• WHAT IS EXPECTED
Work out how many lines of the listing below mention the word "right", and give only that figure.

• DATA
------------------------------------

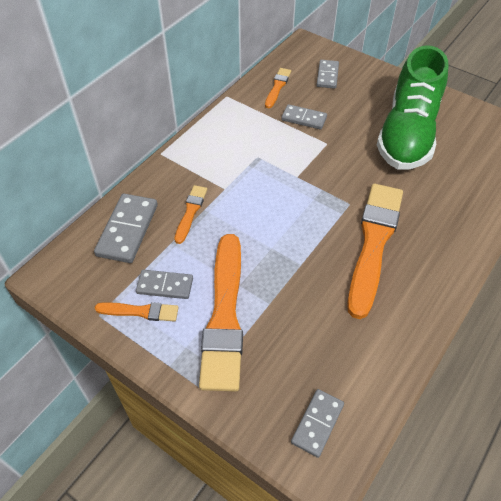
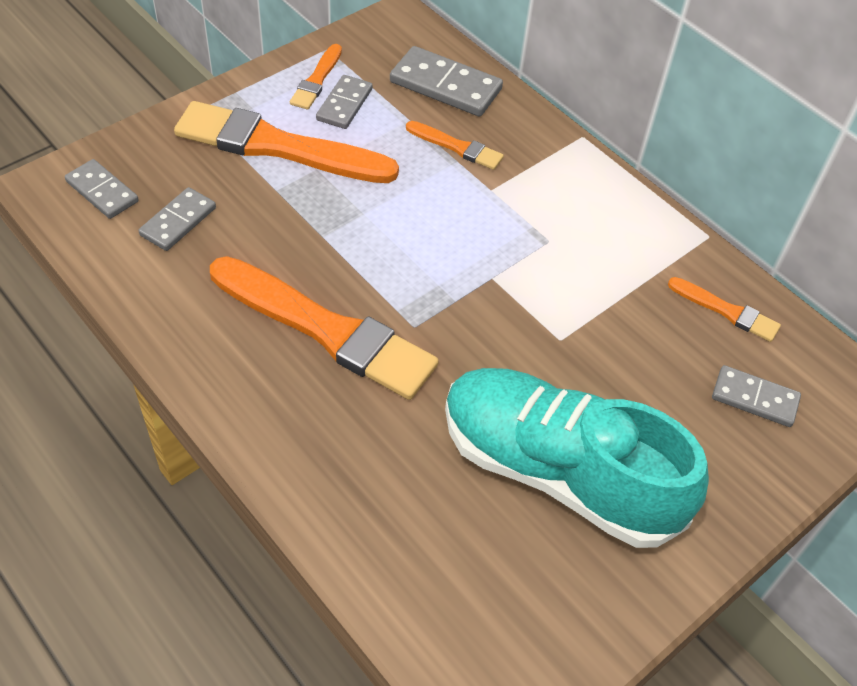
camera: 100 degrees right, 0 degrees up
(304, 119) = (630, 325): grey domino -> grey domino (178, 221)
(407, 134) = (558, 472): green shoe -> turquoise shoe

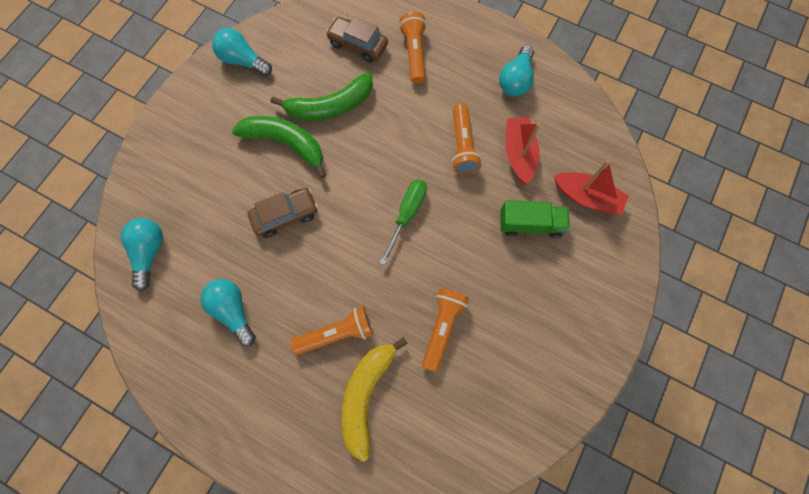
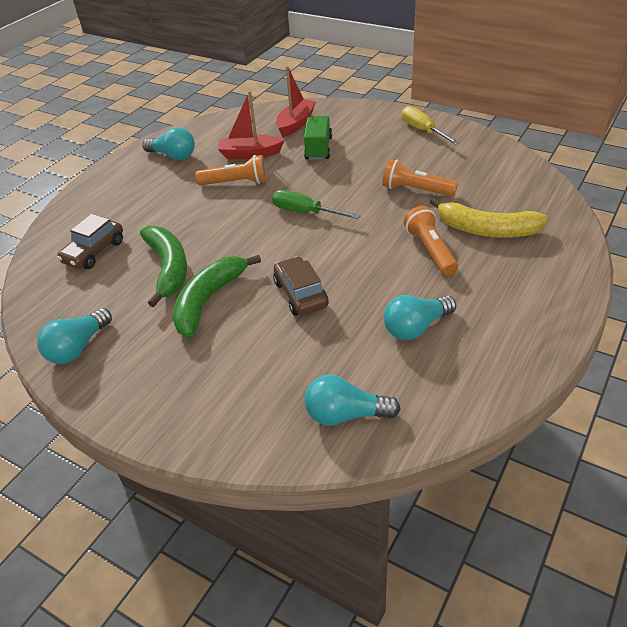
camera: 85 degrees left, 30 degrees down
(414, 54) = (121, 213): orange flashlight -> none
(574, 346) = (422, 130): none -> yellow screwdriver

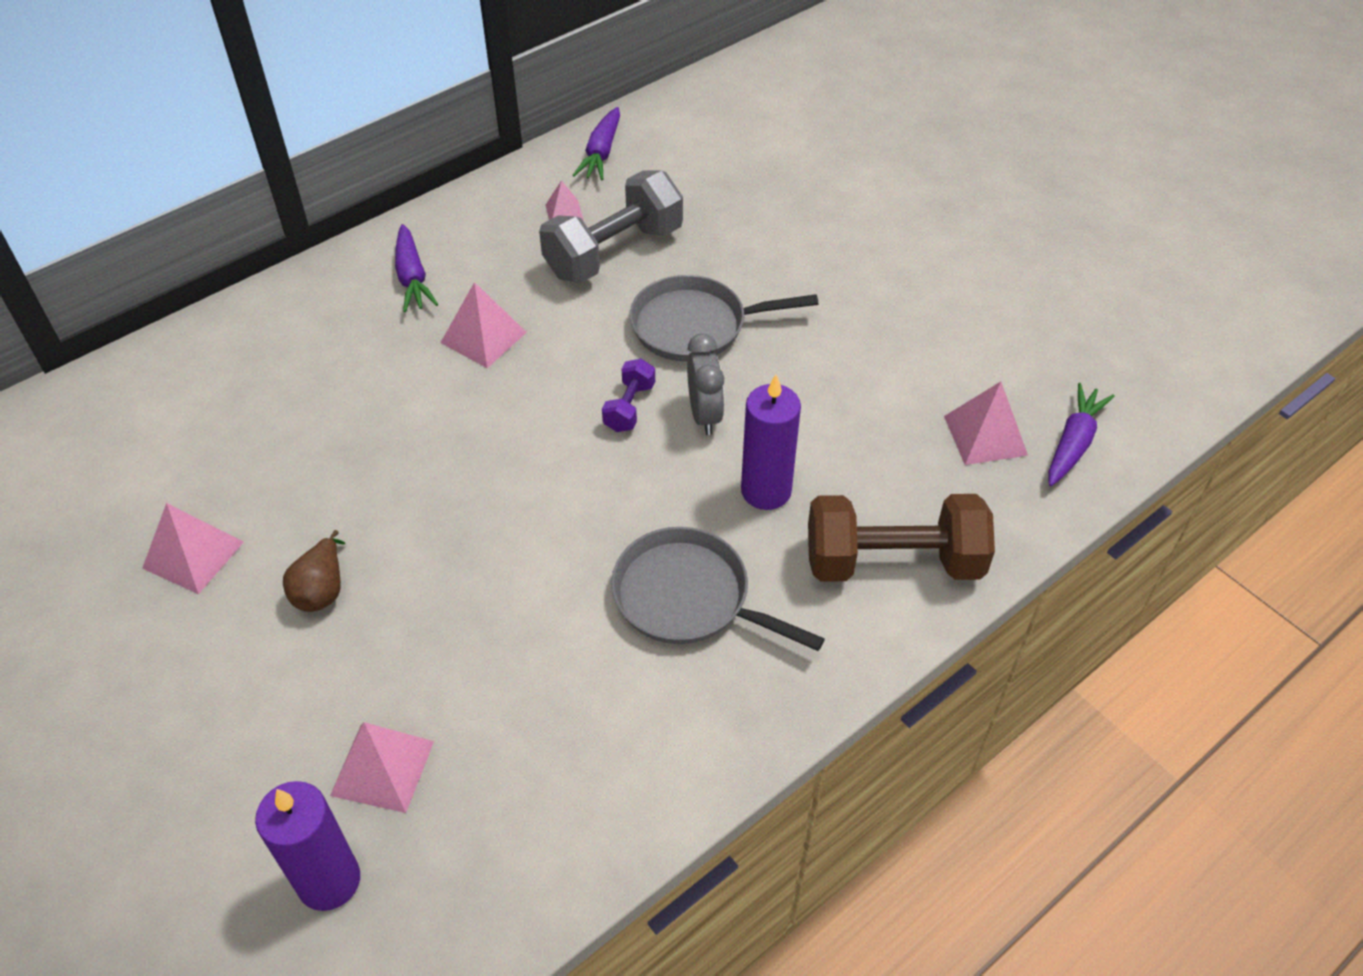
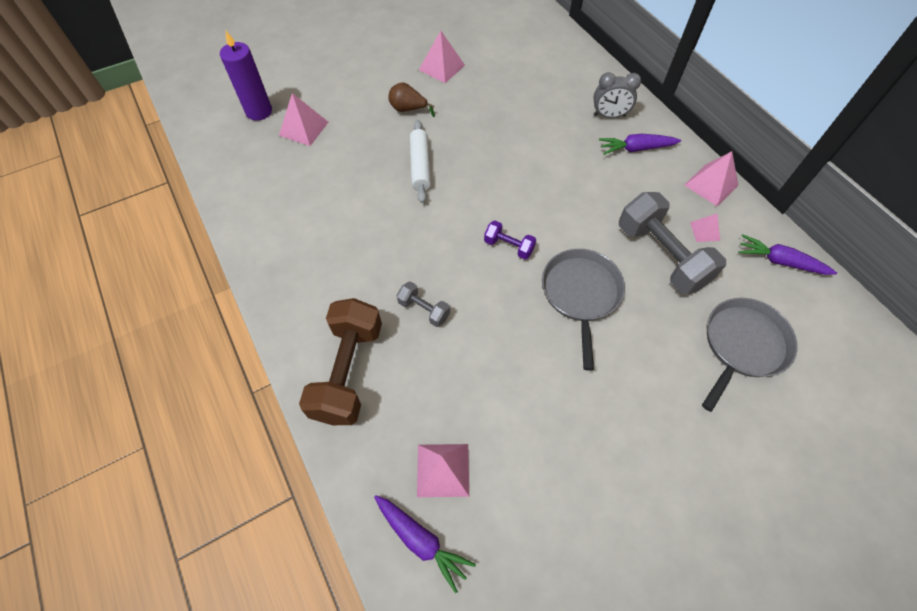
camera: 100 degrees right, 10 degrees up
(473, 544) = (420, 166): none -> white rolling pin
(483, 337) = (579, 179): pink pyramid -> pink pyramid (711, 185)
(687, 597) = (357, 255): grey pan -> grey pan (742, 345)
(704, 415) = (495, 286): grey clock -> grey clock (609, 115)
(766, 491) = (424, 310): purple candle -> grey dumbbell

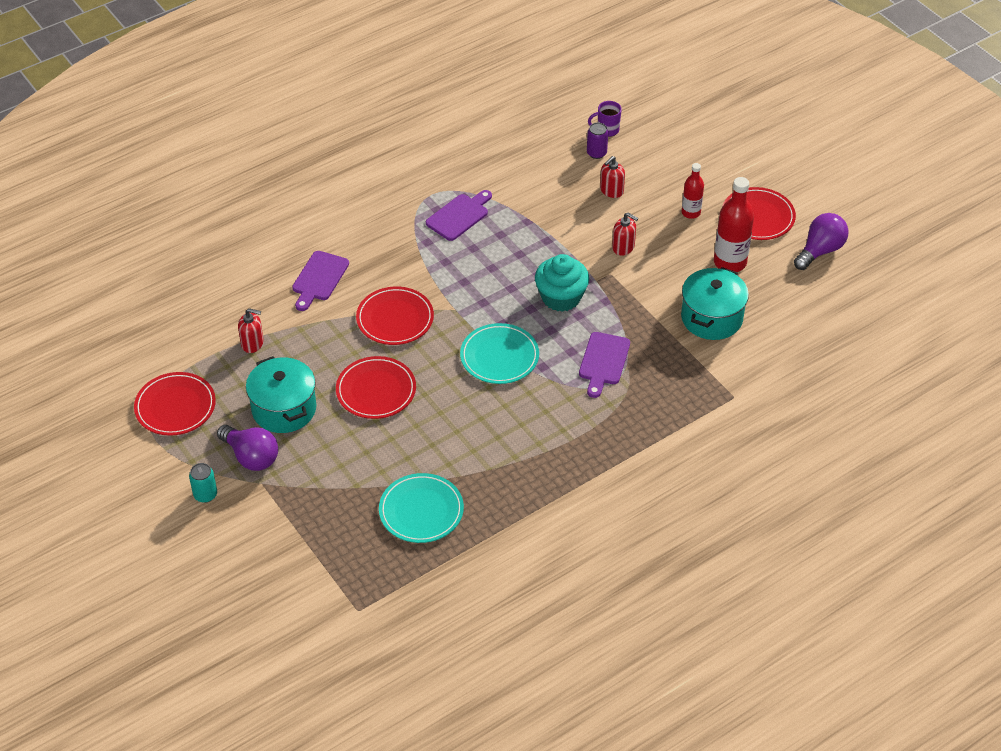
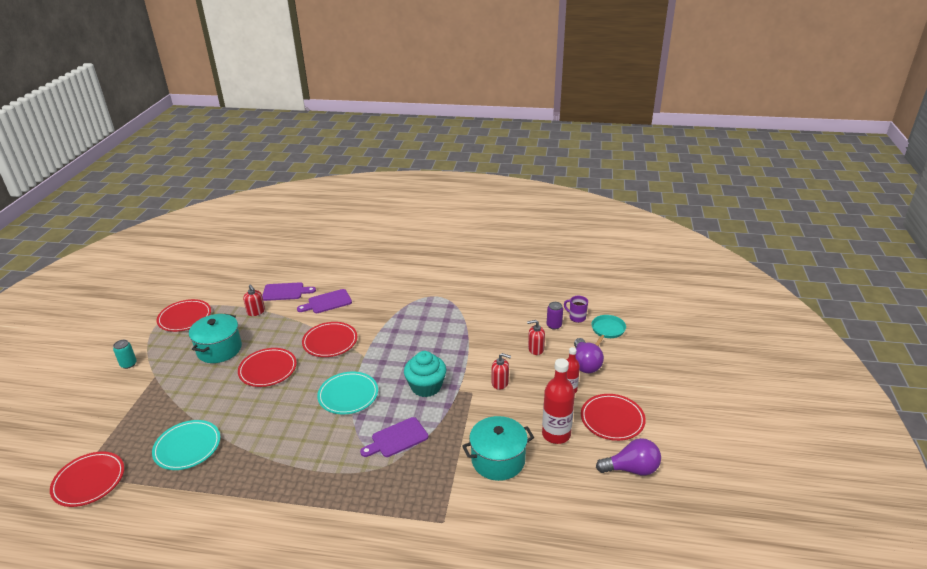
camera: 45 degrees right, 15 degrees down
(251, 457) = (172, 361): purple light bulb -> purple light bulb (585, 364)
(377, 606) = (89, 481): none -> red plate
(459, 216) = (434, 313): purple cutting board -> purple cutting board (285, 292)
(623, 247) = (500, 383): red soap dispenser -> red soap dispenser turned 60 degrees counterclockwise
(652, 127) = (607, 330): none -> turquoise pan

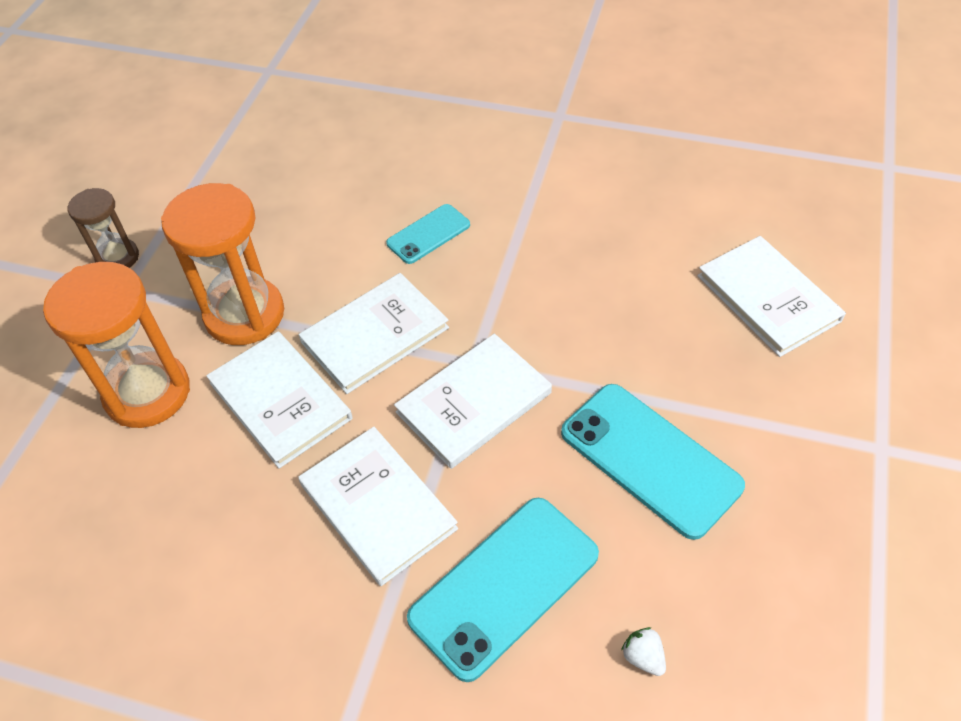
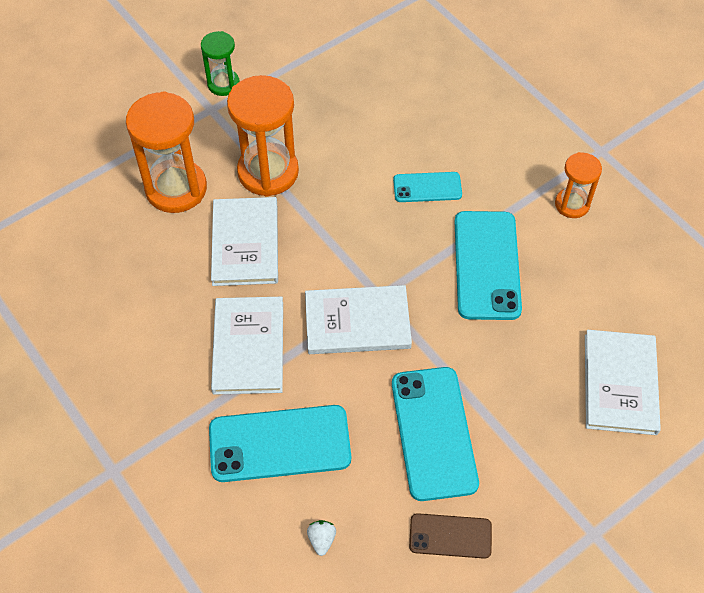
camera: 35 degrees right, 5 degrees up
(117, 257) = (223, 84): brown hourglass -> green hourglass
(375, 335) = (334, 237): white book -> none
(551, 270) = (486, 265): none -> turquoise phone
(577, 172) = (572, 204): none -> orange hourglass
(762, 550) = (450, 536): none -> brown phone

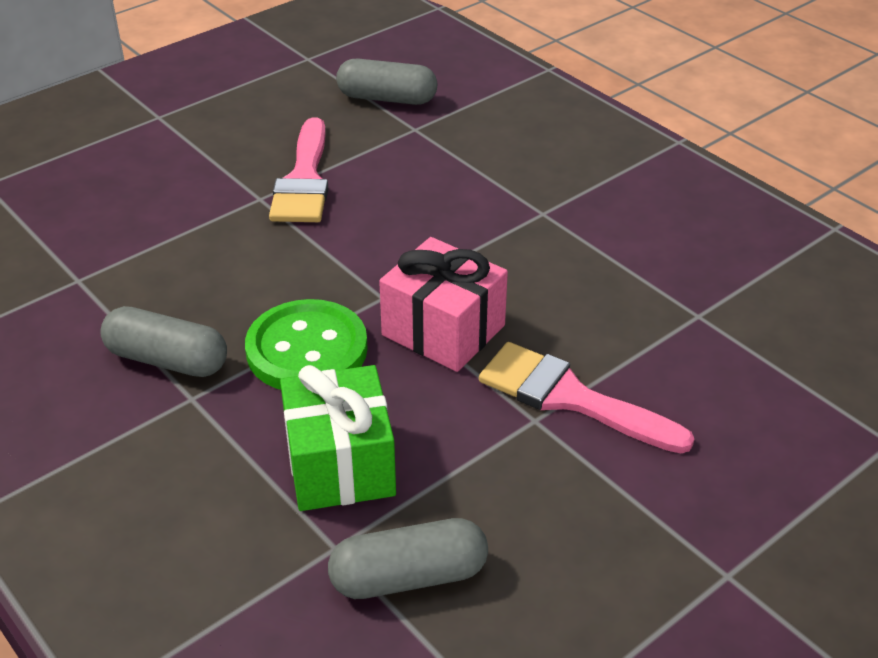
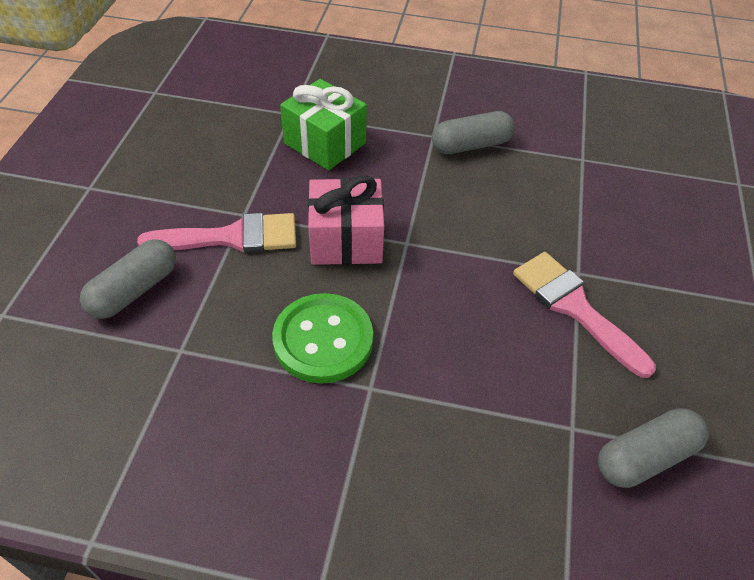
camera: 140 degrees right, 10 degrees up
(307, 350) = (409, 187): green button -> green button (323, 340)
(409, 577) = (246, 118): grey capsule -> grey capsule (134, 290)

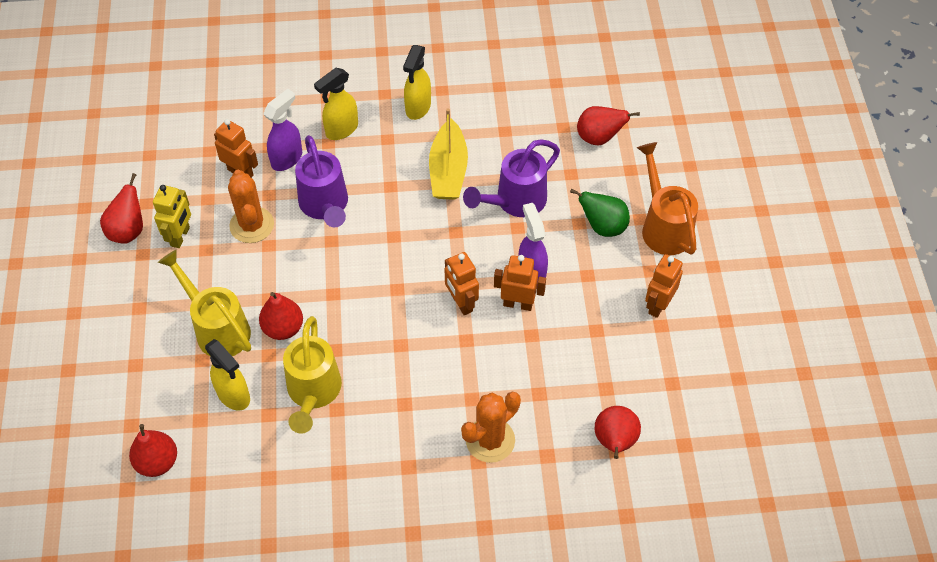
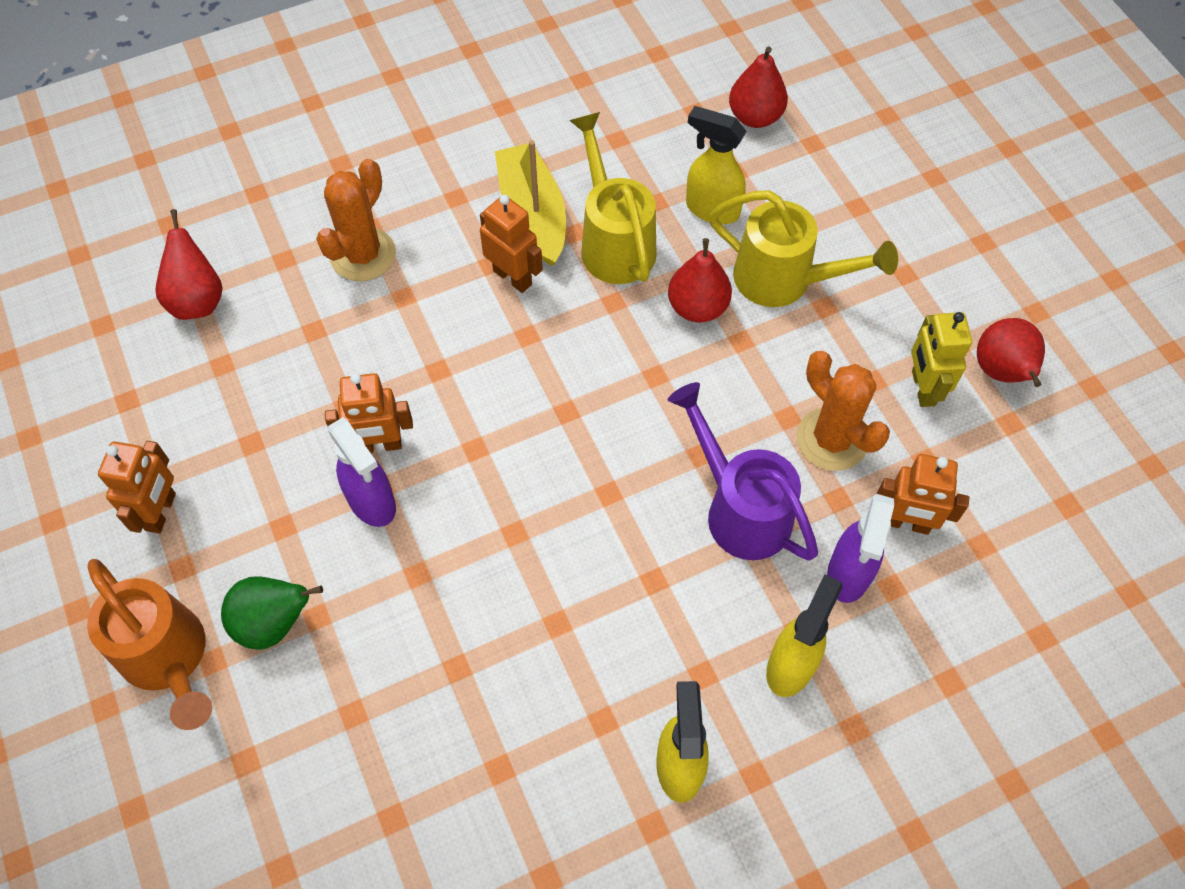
camera: 160 degrees right, 5 degrees up
(448, 171) = (570, 644): yellow boat -> yellow boat (533, 214)
(461, 303) = (464, 420): orange robot -> orange robot (513, 277)
(515, 201) = (435, 622): purple watering can -> none
(599, 138) = (317, 815): red pear -> none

------------------------------------

• OUTPUT OF THE TASK
6